==== Material supplied ====
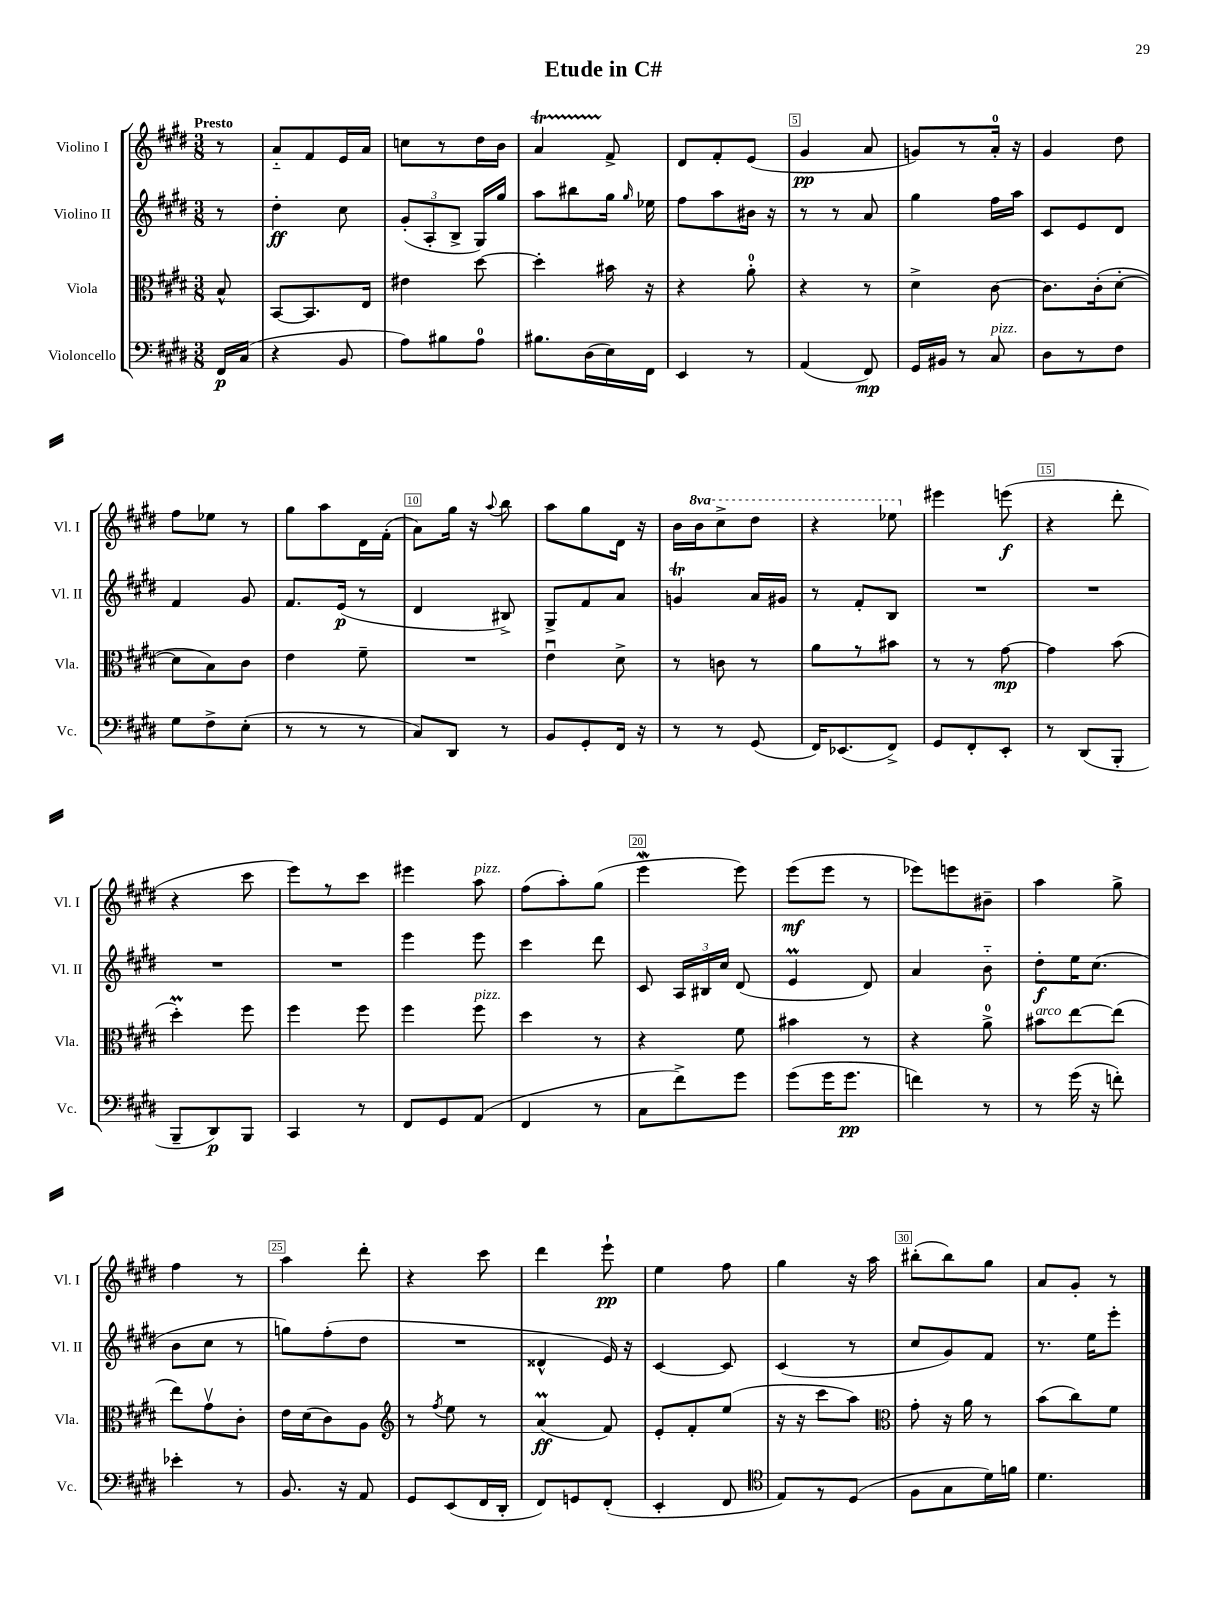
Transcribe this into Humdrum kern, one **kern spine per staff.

**kern	**dynam	**kern	**dynam	**kern	**dynam	**kern	**dynam
*part4	*part4	*part3	*part3	*part2	*part2	*part1	*part1
*staff4	*staff4	*staff3	*staff3	*staff2	*staff2	*staff1	*staff1
*I"Violoncello	*	*I"Viola	*	*I"Violino II	*	*I"Violino I	*
*I'Vc.	*	*I'Vla.	*	*I'Vl. II	*	*I'Vl. I	*
*clefF4	*	*clefC3	*	*clefG2	*	*clefG2	*
*k[f#c#g#d#]	*	*k[f#c#g#d#]	*	*k[f#c#g#d#]	*	*k[f#c#g#d#]	*
*M3/8	*	*M3/8	*	*M3/8	*	*M3/8	*
=	=	=	=	=	=	=	=
!	!	!	!	!	!	!LO:TX:a:B:t=Presto	!
16FF#/LL	p	8B^^/	.	8r	.	8r	.
(16C#/JJ	.	.	.	.	.	.	.
=1	=1	=1	=1	=1	=1	=1	=1
4r	.	[8BB/L	.	4dd#'\	ff	8a/L	.
.	.	8.BB/]	.	.	.	8f#/	.
8BB/	.	.	.	8cc#\	.	16e/L	.
.	.	16E/Jk	.	.	.	16a/JJ	.
=2	=2	=2	=2	=2	=2	=2	=2
8A\L)	.	4e#X\	.	(12g#'/L	.	8ccn\L	.
.	.	.	.	12A'/	.	.	.
8B#X\	.	.	.	.	.	8r	.
.	.	.	.	12B^/J	.	.	.
8A\J	.	[8dd#\	.	16G#/LL)	.	16dd#\L	.
.	.	.	.	16gg#/JJ	.	16b\JJ	.
=3	=3	=3	=3	=3	=3	=3	=3
8.B#X\L	.	4dd#'\]	.	8aa\L	.	4aT/	.
.	.	.	.	8bb#X\	.	.	.
(16D#\L	.	.	.	.	.	.	.
16E\)	.	16b#X\	.	16gg#\Jk	.	8f#^/	.
.	.	.	.	16qqgg#/	.	.	.
16FF#\JJ	.	16r	.	16ee-X\	.	.	.
=4	=4	=4	=4	=4	=4	=4	=4
4EE/	.	4r	.	8ff#\L	.	8d#/L	.
.	.	.	.	8aa\	.	8f#'/	.
8r	.	8a'\	.	16b#X\Jk	.	(8e/J	.
.	.	.	.	16r	.	.	.
=5	=5	=5	=5	=5	=5	=5	=5
(4AA/	.	4r	.	8r	.	4g#/	pp
.	.	.	.	8r	.	.	.
8FF#/)	mp	8r	.	8a/	.	8a/	.
=6	=6	=6	=6	=6	=6	=6	=6
16GG#/LL	.	4d#^\	.	4gg#\	.	8gn/L)	.
16BB#X/JJ	.	.	.	.	.	.	.
8r	.	.	.	.	.	8r	.
!LO:TX:a:i:t=pizz.	!	!	!	!	!	!	!
8C#/	.	[8c#\	.	16ff#\LL	.	16a'/Jk	.
.	.	.	.	16aa\JJ	.	16r	.
=7	=7	=7	=7	=7	=7	=7	=7
8D#\L	.	8.c#\L]	.	8c#/L	.	4g#/	.
8r	.	.	.	8e/	.	.	.
.	.	(16c#'\k	.	.	.	.	.
8F#\J	.	[8d#'\J	.	8d#/J	.	8dd#\	.
!!LO:LB:g=z
=8	=8	=8	=8	=8	=8	=8	=8
8G#\L	.	8d#\L]	.	4f#/	.	8ff#\L	.
8F#^\	.	8B\)	.	.	.	8ee-X\J	.
(8E'\J	.	8c#\J	.	8g#/	.	8r	.
=9	=9	=9	=9	=9	=9	=9	=9
8r	.	4e\	.	8.f#/L	.	8gg#\L	.
8r	.	.	.	.	.	8aa\	.
.	.	.	.	(16e/Jk	p	.	.
8r	.	8f#~\	.	8r	.	16d#\L	.
.	.	.	.	.	.	(16f#'\JJ	.
=10	=10	=10	=10	=10	=10	=10	=10
8C#/L)	.	4.r	.	4d#/	.	8a\L)	.
8DD#/J	.	.	.	.	.	16gg#\Jk	.
.	.	.	.	.	.	16r	.
.	.	.	.	.	.	8qqaa/	.
8r	.	.	.	8B#X^/)	.	8bb\	.
=11	=11	=11	=11	=11	=11	=11	=11
8BB/L	.	4eu\	.	8G#^/L	.	8aa\L	.
8GG#'/	.	.	.	8f#/	.	8gg#\	.
16FF#/Jk	.	8d#^\	.	8a/J	.	16d#\Jk	.
16r	.	.	.	.	.	16r	.
=12	=12	=12	=12	=12	=12	=12	=12
8r	.	8r	.	4gnT/	.	16b\LL	.
*	*	*	*	*	*	*8va	*
.	.	.	.	.	.	16bb\J	.
8r	.	8cn\	.	.	.	8ccc#^\	.
(8GG#/	.	8r	.	16a/LL	.	8ddd#\J	.
.	.	.	.	16g#X/JJ	.	.	.
=13	=13	=13	=13	=13	=13	=13	=13
16FF#/KL)	.	8a\L	.	8r	.	4r	.
(8.EE-X/	.	.	.	.	.	.	.
.	.	8r	.	8f#'/L	.	.	.
8FF#^/J)	.	8b#X\J	.	8B/J	.	8eee-X\	.
=14	=14	=14	=14	=14	=14	=14	=14
*	*	*	*	*	*	*X8va	*
8GG#/L	.	8r	.	4.r	.	4eee#X\	.
8FF#'/	.	8r	.	.	.	.	.
8EE'/J	.	[8g#\	mp	.	.	(8eeen\	f
=15	=15	=15	=15	=15	=15	=15	=15
8r	.	4g#\]	.	4.r	.	4r	.
(8DD#/L	.	.	.	.	.	.	.
8BBB'/J	.	(8b\	.	.	.	8ddd#'\	.
!!LO:LB:g=z
=16	=16	=16	=16	=16	=16	=16	=16
8BBB~/L	.	4dd#m'\)	.	4.r	.	4r	.
8DD#/)	p	.	.	.	.	.	.
8BBB/J	.	8ff#\	.	.	.	8ccc#\	.
=17	=17	=17	=17	=17	=17	=17	=17
4CC#/	.	4ff#\	.	4.r	.	8eee\L)	.
.	.	.	.	.	.	8r	.
8r	.	8ff#\	.	.	.	8ccc#\J	.
=18	=18	=18	=18	=18	=18	=18	=18
8FF#/L	.	4ff#\	.	4eee\	.	4eee#X\	.
8GG#/	.	.	.	.	.	.	.
!	!	!	!	!	!	!LO:TX:a:i:t=pizz.	!
!	!	!LO:TX:a:i:t=pizz.	!	!	!	!	!
(8AA/J	.	8ff#\	.	8eee\	.	8aa\	.
=19	=19	=19	=19	=19	=19	=19	=19
4FF#/	.	4dd#\	.	4ccc#\	.	(8ff#\L	.
.	.	.	.	.	.	8aa'\)	.
8r	.	8r	.	8ddd#\	.	(8gg#\J	.
=20	=20	=20	=20	=20	=20	=20	=20
8C#\L	.	4r	.	8c#/	.	4eeew\	.
8f#^\)	.	.	.	24A/LL	.	.	.
.	.	.	.	24B#X/	.	.	.
.	.	.	.	24cc#/JJ	.	.	.
8g#\J	.	8f#\	.	(8d#/	.	8eee\)	.
=21	=21	=21	=21	=21	=21	=21	=21
(8g#\L	.	4b#X\	.	4eM/	.	(8eee\L	mf
16g#\K	.	.	.	.	.	8eee\J	.
8.g#\J	pp	.	.	.	.	.	.
.	.	8r	.	8d#/)	.	8r	.
=22	=22	=22	=22	=22	=22	=22	=22
4fn\)	.	4r	.	4a/	.	8eee-X\L)	.
.	.	.	.	.	.	8eeen\	.
8r	.	8a^\	.	8b\	.	8b#X~\J	.
=23	=23	=23	=23	=23	=23	=23	=23
!	!	!LO:TX:a:i:t=arco	!	!	!	!	!
8r	.	8b#X\L	.	8dd#'\L	f	4aa\	.
(16g#\	.	[8ee\	.	16ee\K	.	.	.
16r	.	.	.	(8.cc#\J	.	.	.
8fn'\)	.	(8ee\J]	.	.	.	8gg#^\	.
!!LO:LB:g=z
=24	=24	=24	=24	=24	=24	=24	=24
4e-X'\	.	8ee\L)	.	8b\L	.	4ff#\	.
.	.	8g#v\	.	8cc#\J	.	.	.
8r	.	8c#'\J	.	8r	.	8r	.
=25	=25	=25	=25	=25	=25	=25	=25
8.BB/	.	16e\LL	.	8ggn\L)	.	4aa\	.
.	.	(16d#\J	.	.	.	.	.
.	.	8c#\)	.	(8ff#'\	.	.	.
16r	.	.	.	.	.	.	.
8AA/	.	8A\J	.	8dd#\J	.	8ddd#'\	.
=26	=26	=26	=26	=26	=26	=26	=26
*	*	*clefG2	*	*	*	*	*
8GG#/L	.	8r	.	4.r	.	4r	.
.	.	8qff#/	.	.	.	.	.
(8EE/	.	8ee\	.	.	.	.	.
16FF#/L	.	8r	.	.	.	8ccc#\	.
16DD#'/JJ	.	.	.	.	.	.	.
=27	=27	=27	=27	=27	=27	=27	=27
8FF#/L)	.	(4aM/	ff	4d##X^^/	.	4ddd#\	.
8GGn/	.	.	.	.	.	.	.
(8FF#'/J	.	8f#/)	.	16e/)	.	8eee`\	pp
.	.	.	.	16r	.	.	.
=28	=28	=28	=28	=28	=28	=28	=28
4EE'/	.	8e'/L	.	[4c#/	.	4ee\	.
.	.	8f#'/	.	.	.	.	.
8FF#/	.	(8ee/J	.	8c#/]	.	8ff#\	.
=29	=29	=29	=29	=29	=29	=29	=29
*clefC4	*	*	*	*	*	*	*
8E/L)	.	16r	.	(4c#/	.	4gg#\	.
.	.	16r	.	.	.	.	.
8r	.	8ccc#\L	.	.	.	.	.
(8D#/J	.	8aa\J)	.	8r	.	16r	.
.	.	.	.	.	.	16aa\	.
=30	=30	=30	=30	=30	=30	=30	=30
*	*	*clefC3	*	*	*	*	*
8F#\L	.	8g#'\	.	8cc#/L	.	(8bb#X'\L	.
8G#\	.	16r	.	8g#/)	.	8bb#\)	.
.	.	16a\	.	.	.	.	.
16d#\L)	.	8r	.	8f#/J	.	8gg#\J	.
16fn\JJ	.	.	.	.	.	.	.
=31	=31	=31	=31	=31	=31	=31	=31
4.d#\	.	(8b\L	.	8.r	.	8a/L	.
.	.	8cc#\)	.	.	.	8g#'/J	.
.	.	.	.	16ee\KL	.	.	.
.	.	8f#\J	.	8eee'\J	.	8r	.
==	==	==	==	==	==	==	==
*-	*-	*-	*-	*-	*-	*-	*-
====
* Problem description *
List each line of the listing above that contains the string "kern".

* Correct response *
Transcribe this into Humdrum kern, one **kern spine per staff.
**kern	**dynam	**kern	**dynam	**kern	**dynam	**kern	**dynam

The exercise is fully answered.